### Problem statement
When the line containing "R5: 15k (VC, VS) -> 15k (VB2, VC)" is found in the data below, copy it and each line after it through the line containing "TR3: NMOS (G", exactly and with no others.

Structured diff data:
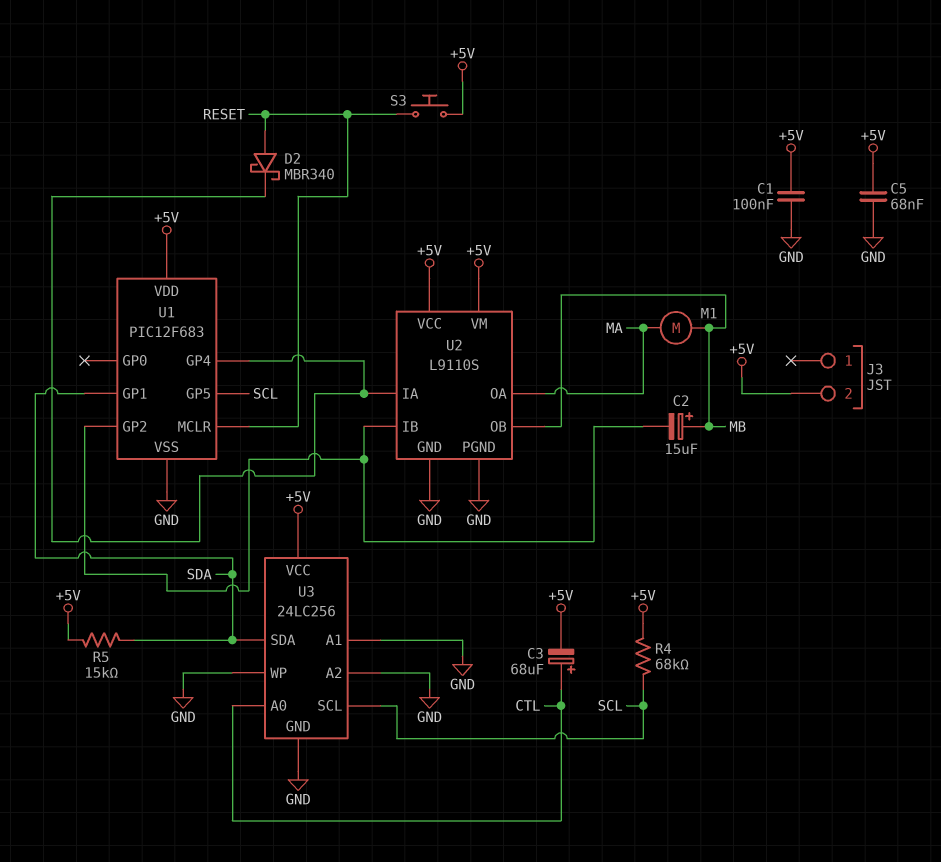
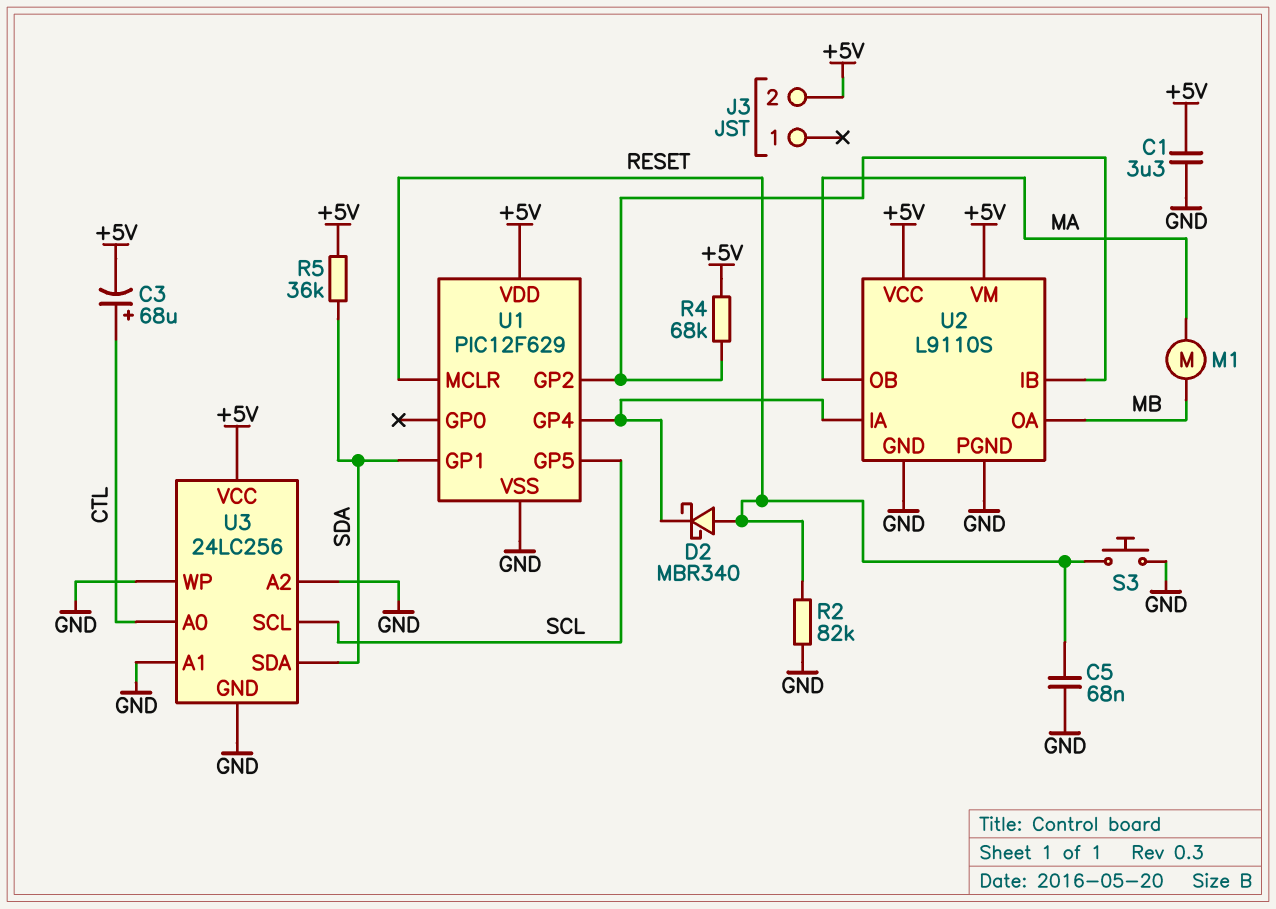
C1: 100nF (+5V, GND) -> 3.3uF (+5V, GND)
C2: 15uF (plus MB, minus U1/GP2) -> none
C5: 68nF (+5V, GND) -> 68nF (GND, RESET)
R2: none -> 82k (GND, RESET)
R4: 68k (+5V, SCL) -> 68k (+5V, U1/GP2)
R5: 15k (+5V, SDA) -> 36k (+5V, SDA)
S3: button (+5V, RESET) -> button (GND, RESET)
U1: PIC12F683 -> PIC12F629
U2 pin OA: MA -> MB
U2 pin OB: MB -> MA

--

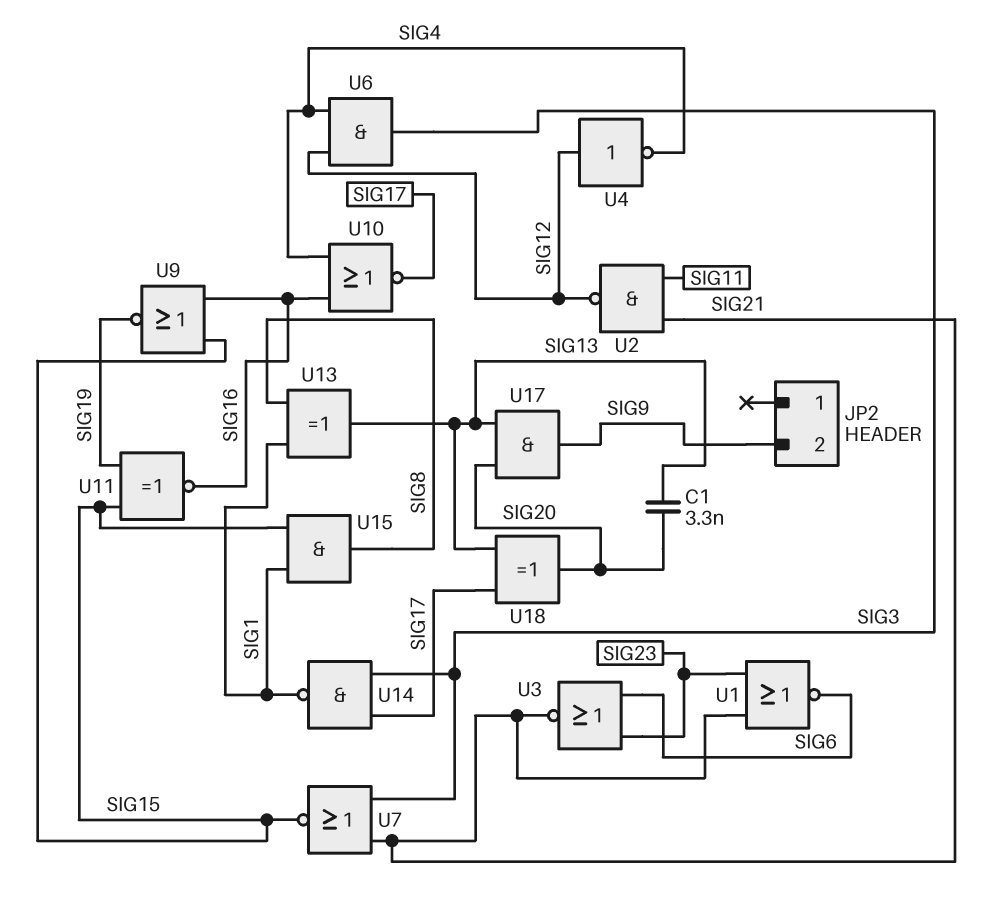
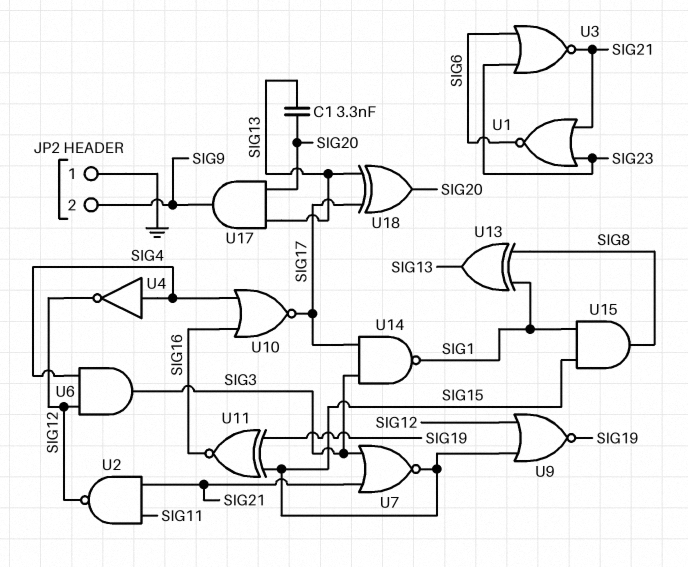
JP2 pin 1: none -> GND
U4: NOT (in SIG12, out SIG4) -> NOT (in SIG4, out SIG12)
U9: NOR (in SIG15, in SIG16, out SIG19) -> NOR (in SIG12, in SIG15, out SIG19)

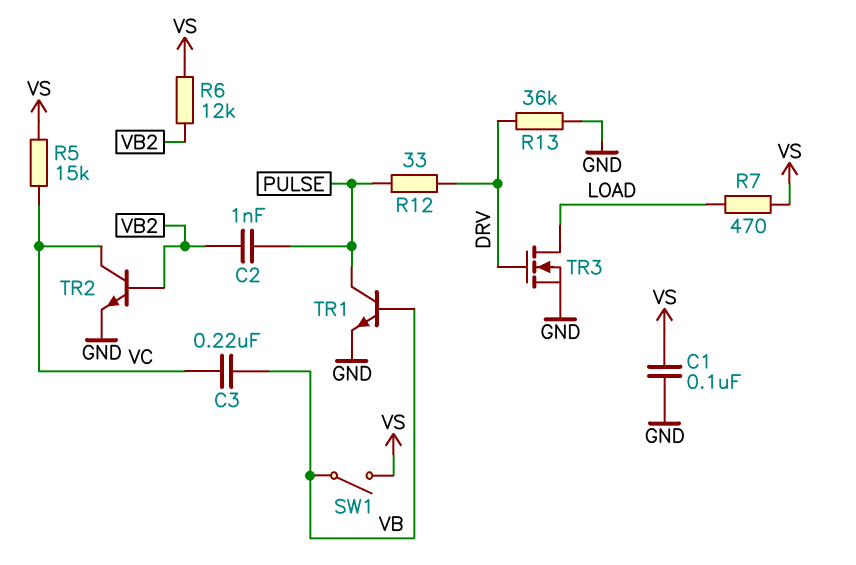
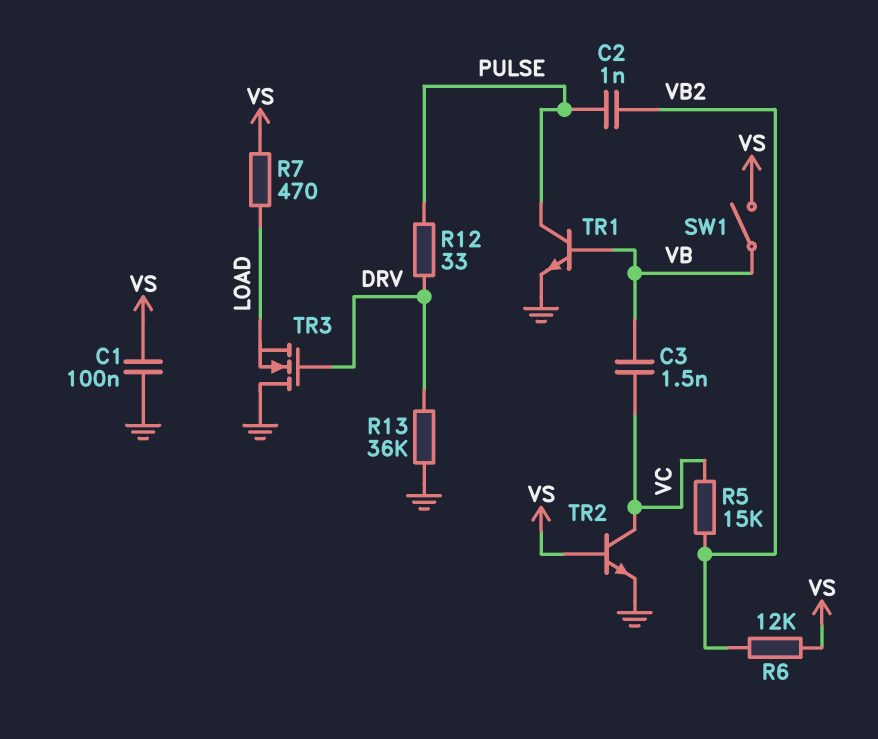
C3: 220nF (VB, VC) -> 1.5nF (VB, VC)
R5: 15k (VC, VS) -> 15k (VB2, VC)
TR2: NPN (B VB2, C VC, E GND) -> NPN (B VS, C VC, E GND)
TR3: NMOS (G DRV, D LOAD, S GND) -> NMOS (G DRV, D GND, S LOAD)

### Output
R5: 15k (VC, VS) -> 15k (VB2, VC)
TR2: NPN (B VB2, C VC, E GND) -> NPN (B VS, C VC, E GND)
TR3: NMOS (G DRV, D LOAD, S GND) -> NMOS (G DRV, D GND, S LOAD)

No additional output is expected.